> [What you will do] Recast all of the data below as a numbered list, omitting any blank lines.

(Data for locating words and elements)
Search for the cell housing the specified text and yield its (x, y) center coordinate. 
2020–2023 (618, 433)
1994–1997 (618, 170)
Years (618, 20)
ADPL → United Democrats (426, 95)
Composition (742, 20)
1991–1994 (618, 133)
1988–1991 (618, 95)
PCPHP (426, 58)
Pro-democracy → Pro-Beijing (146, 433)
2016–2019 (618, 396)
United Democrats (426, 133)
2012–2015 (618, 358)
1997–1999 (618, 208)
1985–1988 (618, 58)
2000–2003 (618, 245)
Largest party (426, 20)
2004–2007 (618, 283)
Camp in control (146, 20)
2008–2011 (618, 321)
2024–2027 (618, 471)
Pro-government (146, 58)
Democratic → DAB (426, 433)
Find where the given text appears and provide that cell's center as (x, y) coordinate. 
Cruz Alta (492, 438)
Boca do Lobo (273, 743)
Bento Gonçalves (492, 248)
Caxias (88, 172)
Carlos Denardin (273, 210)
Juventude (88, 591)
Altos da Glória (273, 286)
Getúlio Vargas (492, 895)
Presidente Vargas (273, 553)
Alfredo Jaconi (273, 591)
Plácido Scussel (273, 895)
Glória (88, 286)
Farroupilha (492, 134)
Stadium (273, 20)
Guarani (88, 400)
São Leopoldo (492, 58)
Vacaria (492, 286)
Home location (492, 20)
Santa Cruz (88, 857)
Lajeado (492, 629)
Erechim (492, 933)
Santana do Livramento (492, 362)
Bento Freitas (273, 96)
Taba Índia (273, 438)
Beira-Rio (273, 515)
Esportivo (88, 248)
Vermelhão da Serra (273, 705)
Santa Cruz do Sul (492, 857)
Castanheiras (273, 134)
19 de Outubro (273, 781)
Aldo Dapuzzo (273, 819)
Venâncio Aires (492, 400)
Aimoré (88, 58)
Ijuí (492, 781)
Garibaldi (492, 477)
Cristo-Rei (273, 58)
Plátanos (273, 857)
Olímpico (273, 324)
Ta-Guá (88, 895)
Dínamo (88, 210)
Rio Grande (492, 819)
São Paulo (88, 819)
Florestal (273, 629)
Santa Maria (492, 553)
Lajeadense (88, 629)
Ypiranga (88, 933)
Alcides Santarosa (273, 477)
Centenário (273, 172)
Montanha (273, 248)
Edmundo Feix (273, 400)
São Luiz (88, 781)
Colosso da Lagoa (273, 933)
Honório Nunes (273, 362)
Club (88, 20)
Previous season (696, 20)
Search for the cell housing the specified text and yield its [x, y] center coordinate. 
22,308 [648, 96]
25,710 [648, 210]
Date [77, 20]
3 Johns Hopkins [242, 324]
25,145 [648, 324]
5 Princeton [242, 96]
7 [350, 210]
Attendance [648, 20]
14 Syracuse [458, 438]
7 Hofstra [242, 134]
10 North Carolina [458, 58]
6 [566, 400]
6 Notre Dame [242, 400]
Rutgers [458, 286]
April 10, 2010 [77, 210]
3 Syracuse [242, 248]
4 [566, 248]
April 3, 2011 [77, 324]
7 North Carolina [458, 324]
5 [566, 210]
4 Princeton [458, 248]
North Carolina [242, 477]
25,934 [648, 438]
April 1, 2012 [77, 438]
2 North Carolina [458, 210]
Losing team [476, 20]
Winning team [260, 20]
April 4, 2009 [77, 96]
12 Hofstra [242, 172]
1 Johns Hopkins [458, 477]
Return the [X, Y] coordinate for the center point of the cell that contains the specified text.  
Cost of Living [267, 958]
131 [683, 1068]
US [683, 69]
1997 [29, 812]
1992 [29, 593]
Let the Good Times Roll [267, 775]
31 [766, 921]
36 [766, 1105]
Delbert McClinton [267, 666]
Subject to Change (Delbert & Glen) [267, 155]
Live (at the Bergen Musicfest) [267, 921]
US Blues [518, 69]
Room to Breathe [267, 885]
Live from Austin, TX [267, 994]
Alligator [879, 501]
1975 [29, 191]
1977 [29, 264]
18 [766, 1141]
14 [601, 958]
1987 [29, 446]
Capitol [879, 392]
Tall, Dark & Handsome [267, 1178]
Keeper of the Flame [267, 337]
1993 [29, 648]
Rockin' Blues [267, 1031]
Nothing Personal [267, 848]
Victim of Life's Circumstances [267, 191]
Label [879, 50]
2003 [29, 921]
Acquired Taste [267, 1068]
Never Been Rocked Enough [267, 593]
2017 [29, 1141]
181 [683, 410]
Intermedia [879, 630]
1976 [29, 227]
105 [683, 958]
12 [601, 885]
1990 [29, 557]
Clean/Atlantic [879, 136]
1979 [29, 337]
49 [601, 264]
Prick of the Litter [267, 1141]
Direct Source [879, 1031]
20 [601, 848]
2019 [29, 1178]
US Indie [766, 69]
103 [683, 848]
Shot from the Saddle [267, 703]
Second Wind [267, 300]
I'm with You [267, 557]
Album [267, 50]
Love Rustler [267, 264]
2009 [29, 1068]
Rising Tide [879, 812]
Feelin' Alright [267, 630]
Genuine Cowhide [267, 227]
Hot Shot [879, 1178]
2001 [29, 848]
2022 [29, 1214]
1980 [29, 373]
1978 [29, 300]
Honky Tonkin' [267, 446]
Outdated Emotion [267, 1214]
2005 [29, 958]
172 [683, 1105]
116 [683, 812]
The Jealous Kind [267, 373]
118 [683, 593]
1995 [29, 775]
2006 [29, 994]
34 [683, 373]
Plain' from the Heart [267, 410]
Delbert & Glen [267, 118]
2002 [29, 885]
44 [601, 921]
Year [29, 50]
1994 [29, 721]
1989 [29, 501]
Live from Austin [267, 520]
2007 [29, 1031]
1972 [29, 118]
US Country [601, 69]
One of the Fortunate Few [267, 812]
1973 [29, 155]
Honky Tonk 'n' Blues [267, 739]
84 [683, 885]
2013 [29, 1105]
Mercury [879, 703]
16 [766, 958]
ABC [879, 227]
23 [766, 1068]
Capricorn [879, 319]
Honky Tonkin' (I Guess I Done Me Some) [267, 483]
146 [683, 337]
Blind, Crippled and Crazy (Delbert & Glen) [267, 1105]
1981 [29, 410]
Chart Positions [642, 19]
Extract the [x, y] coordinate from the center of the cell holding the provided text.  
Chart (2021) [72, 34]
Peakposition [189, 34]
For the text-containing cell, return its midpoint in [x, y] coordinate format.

> [Problem solution]
1. Search for the cell housing the specified text and yield its (x, y) center coordinate. 
2. 2020–2023 (618, 433)
3. 1994–1997 (618, 170)
4. Years (618, 20)
5. ADPL → United Democrats (426, 95)
6. Composition (742, 20)
7. 1991–1994 (618, 133)
8. 1988–1991 (618, 95)
9. PCPHP (426, 58)
10. Pro-democracy → Pro-Beijing (146, 433)
11. 2016–2019 (618, 396)
12. United Democrats (426, 133)
13. 2012–2015 (618, 358)
14. 1997–1999 (618, 208)
15. 1985–1988 (618, 58)
16. 2000–2003 (618, 245)
17. Largest party (426, 20)
18. 2004–2007 (618, 283)
19. Camp in control (146, 20)
20. 2008–2011 (618, 321)
21. 2024–2027 (618, 471)
22. Pro-government (146, 58)
23. Democratic → DAB (426, 433)
24. Find where the given text appears and provide that cell's center as (x, y) coordinate. 
25. Cruz Alta (492, 438)
26. Boca do Lobo (273, 743)
27. Bento Gonçalves (492, 248)
28. Caxias (88, 172)
29. Carlos Denardin (273, 210)
30. Juventude (88, 591)
31. Altos da Glória (273, 286)
32. Getúlio Vargas (492, 895)
33. Presidente Vargas (273, 553)
34. Alfredo Jaconi (273, 591)
35. Plácido Scussel (273, 895)
36. Glória (88, 286)
37. Farroupilha (492, 134)
38. Stadium (273, 20)
39. Guarani (88, 400)
40. São Leopoldo (492, 58)
41. Vacaria (492, 286)
42. Home location (492, 20)
43. Santa Cruz (88, 857)
44. Lajeado (492, 629)
45. Erechim (492, 933)
46. Santana do Livramento (492, 362)
47. Bento Freitas (273, 96)
48. Taba Índia (273, 438)
49. Beira-Rio (273, 515)
50. Esportivo (88, 248)
51. Vermelhão da Serra (273, 705)
52. Santa Cruz do Sul (492, 857)
53. Castanheiras (273, 134)
54. 19 de Outubro (273, 781)
55. Aldo Dapuzzo (273, 819)
56. Venâncio Aires (492, 400)
57. Aimoré (88, 58)
58. Ijuí (492, 781)
59. Garibaldi (492, 477)
60. Cristo-Rei (273, 58)
61. Plátanos (273, 857)
62. Olímpico (273, 324)
63. Ta-Guá (88, 895)
64. Dínamo (88, 210)
65. Rio Grande (492, 819)
66. São Paulo (88, 819)
67. Florestal (273, 629)
68. Santa Maria (492, 553)
69. Lajeadense (88, 629)
70. Ypiranga (88, 933)
71. Alcides Santarosa (273, 477)
72. Centenário (273, 172)
73. Montanha (273, 248)
74. Edmundo Feix (273, 400)
75. São Luiz (88, 781)
76. Colosso da Lagoa (273, 933)
77. Honório Nunes (273, 362)
78. Club (88, 20)
79. Previous season (696, 20)
80. Search for the cell housing the specified text and yield its [x, y] center coordinate. 
81. 22,308 [648, 96]
82. 25,710 [648, 210]
83. Date [77, 20]
84. 3 Johns Hopkins [242, 324]
85. 25,145 [648, 324]
86. 5 Princeton [242, 96]
87. 7 [350, 210]
88. Attendance [648, 20]
89. 14 Syracuse [458, 438]
90. 7 Hofstra [242, 134]
91. 10 North Carolina [458, 58]
92. 6 [566, 400]
93. 6 Notre Dame [242, 400]
94. Rutgers [458, 286]
95. April 10, 2010 [77, 210]
96. 3 Syracuse [242, 248]
97. 4 [566, 248]
98. April 3, 2011 [77, 324]
99. 7 North Carolina [458, 324]
100. 5 [566, 210]
101. 4 Princeton [458, 248]
102. North Carolina [242, 477]
103. 25,934 [648, 438]
104. April 1, 2012 [77, 438]
105. 2 North Carolina [458, 210]
106. Losing team [476, 20]
107. Winning team [260, 20]
108. April 4, 2009 [77, 96]
109. 12 Hofstra [242, 172]
110. 1 Johns Hopkins [458, 477]
111. Return the [X, Y] coordinate for the center point of the cell that contains the specified text.  
112. Cost of Living [267, 958]
113. 131 [683, 1068]
114. US [683, 69]
115. 1997 [29, 812]
116. 1992 [29, 593]
117. Let the Good Times Roll [267, 775]
118. 31 [766, 921]
119. 36 [766, 1105]
120. Delbert McClinton [267, 666]
121. Subject to Change (Delbert & Glen) [267, 155]
122. Live (at the Bergen Musicfest) [267, 921]
123. US Blues [518, 69]
124. Room to Breathe [267, 885]
125. Live from Austin, TX [267, 994]
126. Alligator [879, 501]
127. 1975 [29, 191]
128. 1977 [29, 264]
129. 18 [766, 1141]
130. 14 [601, 958]
131. 1987 [29, 446]
132. Capitol [879, 392]
133. Tall, Dark & Handsome [267, 1178]
134. Keeper of the Flame [267, 337]
135. 1993 [29, 648]
136. Rockin' Blues [267, 1031]
137. Nothing Personal [267, 848]
138. Victim of Life's Circumstances [267, 191]
139. Label [879, 50]
140. 2003 [29, 921]
141. Acquired Taste [267, 1068]
142. Never Been Rocked Enough [267, 593]
143. 2017 [29, 1141]
144. 181 [683, 410]
145. Intermedia [879, 630]
146. 1976 [29, 227]
147. 105 [683, 958]
148. 12 [601, 885]
149. 1990 [29, 557]
150. Clean/Atlantic [879, 136]
151. 1979 [29, 337]
152. 49 [601, 264]
153. Prick of the Litter [267, 1141]
154. Direct Source [879, 1031]
155. 20 [601, 848]
156. 2019 [29, 1178]
157. US Indie [766, 69]
158. 103 [683, 848]
159. Shot from the Saddle [267, 703]
160. Second Wind [267, 300]
161. I'm with You [267, 557]
162. Album [267, 50]
163. Love Rustler [267, 264]
164. 2009 [29, 1068]
165. Rising Tide [879, 812]
166. Feelin' Alright [267, 630]
167. Genuine Cowhide [267, 227]
168. Hot Shot [879, 1178]
169. 2001 [29, 848]
170. 2022 [29, 1214]
171. 1980 [29, 373]
172. 1978 [29, 300]
173. Honky Tonkin' [267, 446]
174. Outdated Emotion [267, 1214]
175. 2005 [29, 958]
176. 172 [683, 1105]
177. 116 [683, 812]
178. The Jealous Kind [267, 373]
179. 118 [683, 593]
180. 1995 [29, 775]
181. 2006 [29, 994]
182. 34 [683, 373]
183. Plain' from the Heart [267, 410]
184. Delbert & Glen [267, 118]
185. 2002 [29, 885]
186. 44 [601, 921]
187. Year [29, 50]
188. 1994 [29, 721]
189. 1989 [29, 501]
190. Live from Austin [267, 520]
191. 2007 [29, 1031]
192. 1972 [29, 118]
193. US Country [601, 69]
194. One of the Fortunate Few [267, 812]
195. 1973 [29, 155]
196. Honky Tonk 'n' Blues [267, 739]
197. 84 [683, 885]
198. 2013 [29, 1105]
199. Mercury [879, 703]
200. 16 [766, 958]
201. ABC [879, 227]
202. 23 [766, 1068]
203. Capricorn [879, 319]
204. Honky Tonkin' (I Guess I Done Me Some) [267, 483]
205. 146 [683, 337]
206. Blind, Crippled and Crazy (Delbert & Glen) [267, 1105]
207. 1981 [29, 410]
208. Chart Positions [642, 19]
209. Extract the [x, y] coordinate from the center of the cell holding the provided text.  
210. Chart (2021) [72, 34]
211. Peakposition [189, 34]
212. For the text-containing cell, return its midpoint in [x, y] coordinate format.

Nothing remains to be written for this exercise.